## WORK REQUEST:
When you respond, restate each record exactly as it is given.

[RECORDS FOR THE EXERCISE]

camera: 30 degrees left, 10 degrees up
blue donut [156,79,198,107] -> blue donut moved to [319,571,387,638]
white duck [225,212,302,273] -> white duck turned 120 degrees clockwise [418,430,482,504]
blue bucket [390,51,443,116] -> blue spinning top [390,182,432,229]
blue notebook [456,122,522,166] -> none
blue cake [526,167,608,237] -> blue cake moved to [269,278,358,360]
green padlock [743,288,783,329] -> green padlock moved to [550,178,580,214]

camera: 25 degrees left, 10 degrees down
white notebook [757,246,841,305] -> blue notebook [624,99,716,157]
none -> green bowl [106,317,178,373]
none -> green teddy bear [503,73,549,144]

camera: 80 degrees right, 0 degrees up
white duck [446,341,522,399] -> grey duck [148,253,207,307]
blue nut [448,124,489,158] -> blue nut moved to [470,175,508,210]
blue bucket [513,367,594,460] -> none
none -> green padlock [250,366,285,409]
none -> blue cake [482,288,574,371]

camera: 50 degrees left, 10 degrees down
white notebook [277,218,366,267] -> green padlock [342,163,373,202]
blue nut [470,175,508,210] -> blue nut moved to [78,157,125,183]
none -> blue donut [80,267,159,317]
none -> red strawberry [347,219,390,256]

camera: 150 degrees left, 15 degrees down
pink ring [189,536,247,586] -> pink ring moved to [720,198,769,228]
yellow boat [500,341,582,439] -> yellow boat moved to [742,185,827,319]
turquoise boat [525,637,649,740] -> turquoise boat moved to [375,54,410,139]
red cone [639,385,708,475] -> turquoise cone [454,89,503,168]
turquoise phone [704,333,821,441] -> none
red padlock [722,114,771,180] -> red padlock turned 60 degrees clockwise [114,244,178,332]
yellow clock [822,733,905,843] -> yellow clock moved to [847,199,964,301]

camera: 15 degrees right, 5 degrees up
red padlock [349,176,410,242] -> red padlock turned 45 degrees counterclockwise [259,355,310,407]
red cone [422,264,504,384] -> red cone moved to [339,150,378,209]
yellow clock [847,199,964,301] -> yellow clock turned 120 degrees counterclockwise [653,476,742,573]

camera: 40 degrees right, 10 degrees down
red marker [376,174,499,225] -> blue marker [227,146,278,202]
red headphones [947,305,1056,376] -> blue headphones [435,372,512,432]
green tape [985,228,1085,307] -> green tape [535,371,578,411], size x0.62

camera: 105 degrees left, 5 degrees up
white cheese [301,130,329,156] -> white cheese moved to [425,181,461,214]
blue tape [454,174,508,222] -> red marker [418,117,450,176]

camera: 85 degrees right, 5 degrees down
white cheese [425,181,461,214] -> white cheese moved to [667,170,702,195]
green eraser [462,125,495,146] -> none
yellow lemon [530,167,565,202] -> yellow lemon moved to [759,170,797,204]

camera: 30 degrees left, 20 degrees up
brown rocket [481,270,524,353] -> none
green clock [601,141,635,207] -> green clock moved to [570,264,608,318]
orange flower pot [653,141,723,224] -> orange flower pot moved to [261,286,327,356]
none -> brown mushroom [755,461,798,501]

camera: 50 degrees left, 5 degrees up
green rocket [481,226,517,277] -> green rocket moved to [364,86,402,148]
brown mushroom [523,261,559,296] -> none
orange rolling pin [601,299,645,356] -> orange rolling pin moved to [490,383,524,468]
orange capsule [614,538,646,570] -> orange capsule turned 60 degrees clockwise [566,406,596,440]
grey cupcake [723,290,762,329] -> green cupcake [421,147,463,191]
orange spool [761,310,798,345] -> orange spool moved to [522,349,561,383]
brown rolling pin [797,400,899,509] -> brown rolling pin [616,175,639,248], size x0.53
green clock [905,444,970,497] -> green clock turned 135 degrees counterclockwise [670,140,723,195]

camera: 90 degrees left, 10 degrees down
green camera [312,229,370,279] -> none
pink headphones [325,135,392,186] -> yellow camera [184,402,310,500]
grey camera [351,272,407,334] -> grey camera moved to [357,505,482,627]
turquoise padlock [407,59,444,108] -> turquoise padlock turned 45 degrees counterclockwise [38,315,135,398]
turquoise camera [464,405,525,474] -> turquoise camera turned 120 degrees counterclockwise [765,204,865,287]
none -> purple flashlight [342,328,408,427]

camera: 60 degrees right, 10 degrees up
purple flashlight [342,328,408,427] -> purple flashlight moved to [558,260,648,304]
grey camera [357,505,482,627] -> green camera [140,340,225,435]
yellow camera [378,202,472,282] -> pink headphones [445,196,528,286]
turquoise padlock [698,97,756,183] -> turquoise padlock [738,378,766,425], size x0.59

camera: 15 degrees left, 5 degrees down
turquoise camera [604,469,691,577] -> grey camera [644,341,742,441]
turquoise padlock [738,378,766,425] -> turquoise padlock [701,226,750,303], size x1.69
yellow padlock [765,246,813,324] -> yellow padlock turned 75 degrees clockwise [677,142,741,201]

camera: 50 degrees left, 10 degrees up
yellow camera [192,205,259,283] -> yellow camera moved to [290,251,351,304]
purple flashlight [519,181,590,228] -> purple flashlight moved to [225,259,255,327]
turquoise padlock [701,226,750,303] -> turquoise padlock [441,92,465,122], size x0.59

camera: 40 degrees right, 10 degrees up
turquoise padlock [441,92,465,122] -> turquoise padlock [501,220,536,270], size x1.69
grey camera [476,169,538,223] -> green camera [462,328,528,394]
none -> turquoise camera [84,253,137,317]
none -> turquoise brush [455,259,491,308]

[/RECORDS FOR THE EXERCISE]

## EXPECTED OUTPUT:
camera: 30 degrees left, 10 degrees up
blue donut [156,79,198,107] -> blue donut moved to [319,571,387,638]
white duck [225,212,302,273] -> white duck turned 120 degrees clockwise [418,430,482,504]
blue bucket [390,51,443,116] -> blue spinning top [390,182,432,229]
blue notebook [456,122,522,166] -> none
blue cake [526,167,608,237] -> blue cake moved to [269,278,358,360]
green padlock [743,288,783,329] -> green padlock moved to [550,178,580,214]

camera: 25 degrees left, 10 degrees down
white notebook [757,246,841,305] -> blue notebook [624,99,716,157]
none -> green bowl [106,317,178,373]
none -> green teddy bear [503,73,549,144]

camera: 80 degrees right, 0 degrees up
white duck [446,341,522,399] -> grey duck [148,253,207,307]
blue nut [448,124,489,158] -> blue nut moved to [470,175,508,210]
blue bucket [513,367,594,460] -> none
none -> green padlock [250,366,285,409]
none -> blue cake [482,288,574,371]

camera: 50 degrees left, 10 degrees down
white notebook [277,218,366,267] -> green padlock [342,163,373,202]
blue nut [470,175,508,210] -> blue nut moved to [78,157,125,183]
none -> blue donut [80,267,159,317]
none -> red strawberry [347,219,390,256]

camera: 150 degrees left, 15 degrees down
pink ring [189,536,247,586] -> pink ring moved to [720,198,769,228]
yellow boat [500,341,582,439] -> yellow boat moved to [742,185,827,319]
turquoise boat [525,637,649,740] -> turquoise boat moved to [375,54,410,139]
red cone [639,385,708,475] -> turquoise cone [454,89,503,168]
turquoise phone [704,333,821,441] -> none
red padlock [722,114,771,180] -> red padlock turned 60 degrees clockwise [114,244,178,332]
yellow clock [822,733,905,843] -> yellow clock moved to [847,199,964,301]

camera: 15 degrees right, 5 degrees up
red padlock [349,176,410,242] -> red padlock turned 45 degrees counterclockwise [259,355,310,407]
red cone [422,264,504,384] -> red cone moved to [339,150,378,209]
yellow clock [847,199,964,301] -> yellow clock turned 120 degrees counterclockwise [653,476,742,573]

camera: 40 degrees right, 10 degrees down
red marker [376,174,499,225] -> blue marker [227,146,278,202]
red headphones [947,305,1056,376] -> blue headphones [435,372,512,432]
green tape [985,228,1085,307] -> green tape [535,371,578,411], size x0.62

camera: 105 degrees left, 5 degrees up
white cheese [301,130,329,156] -> white cheese moved to [425,181,461,214]
blue tape [454,174,508,222] -> red marker [418,117,450,176]

camera: 85 degrees right, 5 degrees down
white cheese [425,181,461,214] -> white cheese moved to [667,170,702,195]
green eraser [462,125,495,146] -> none
yellow lemon [530,167,565,202] -> yellow lemon moved to [759,170,797,204]

camera: 30 degrees left, 20 degrees up
brown rocket [481,270,524,353] -> none
green clock [601,141,635,207] -> green clock moved to [570,264,608,318]
orange flower pot [653,141,723,224] -> orange flower pot moved to [261,286,327,356]
none -> brown mushroom [755,461,798,501]

camera: 50 degrees left, 5 degrees up
green rocket [481,226,517,277] -> green rocket moved to [364,86,402,148]
brown mushroom [523,261,559,296] -> none
orange rolling pin [601,299,645,356] -> orange rolling pin moved to [490,383,524,468]
orange capsule [614,538,646,570] -> orange capsule turned 60 degrees clockwise [566,406,596,440]
grey cupcake [723,290,762,329] -> green cupcake [421,147,463,191]
orange spool [761,310,798,345] -> orange spool moved to [522,349,561,383]
brown rolling pin [797,400,899,509] -> brown rolling pin [616,175,639,248], size x0.53
green clock [905,444,970,497] -> green clock turned 135 degrees counterclockwise [670,140,723,195]

camera: 90 degrees left, 10 degrees down
green camera [312,229,370,279] -> none
pink headphones [325,135,392,186] -> yellow camera [184,402,310,500]
grey camera [351,272,407,334] -> grey camera moved to [357,505,482,627]
turquoise padlock [407,59,444,108] -> turquoise padlock turned 45 degrees counterclockwise [38,315,135,398]
turquoise camera [464,405,525,474] -> turquoise camera turned 120 degrees counterclockwise [765,204,865,287]
none -> purple flashlight [342,328,408,427]

camera: 60 degrees right, 10 degrees up
purple flashlight [342,328,408,427] -> purple flashlight moved to [558,260,648,304]
grey camera [357,505,482,627] -> green camera [140,340,225,435]
yellow camera [378,202,472,282] -> pink headphones [445,196,528,286]
turquoise padlock [698,97,756,183] -> turquoise padlock [738,378,766,425], size x0.59

camera: 15 degrees left, 5 degrees down
turquoise camera [604,469,691,577] -> grey camera [644,341,742,441]
turquoise padlock [738,378,766,425] -> turquoise padlock [701,226,750,303], size x1.69
yellow padlock [765,246,813,324] -> yellow padlock turned 75 degrees clockwise [677,142,741,201]

camera: 50 degrees left, 10 degrees up
yellow camera [192,205,259,283] -> yellow camera moved to [290,251,351,304]
purple flashlight [519,181,590,228] -> purple flashlight moved to [225,259,255,327]
turquoise padlock [701,226,750,303] -> turquoise padlock [441,92,465,122], size x0.59

camera: 40 degrees right, 10 degrees up
turquoise padlock [441,92,465,122] -> turquoise padlock [501,220,536,270], size x1.69
grey camera [476,169,538,223] -> green camera [462,328,528,394]
none -> turquoise camera [84,253,137,317]
none -> turquoise brush [455,259,491,308]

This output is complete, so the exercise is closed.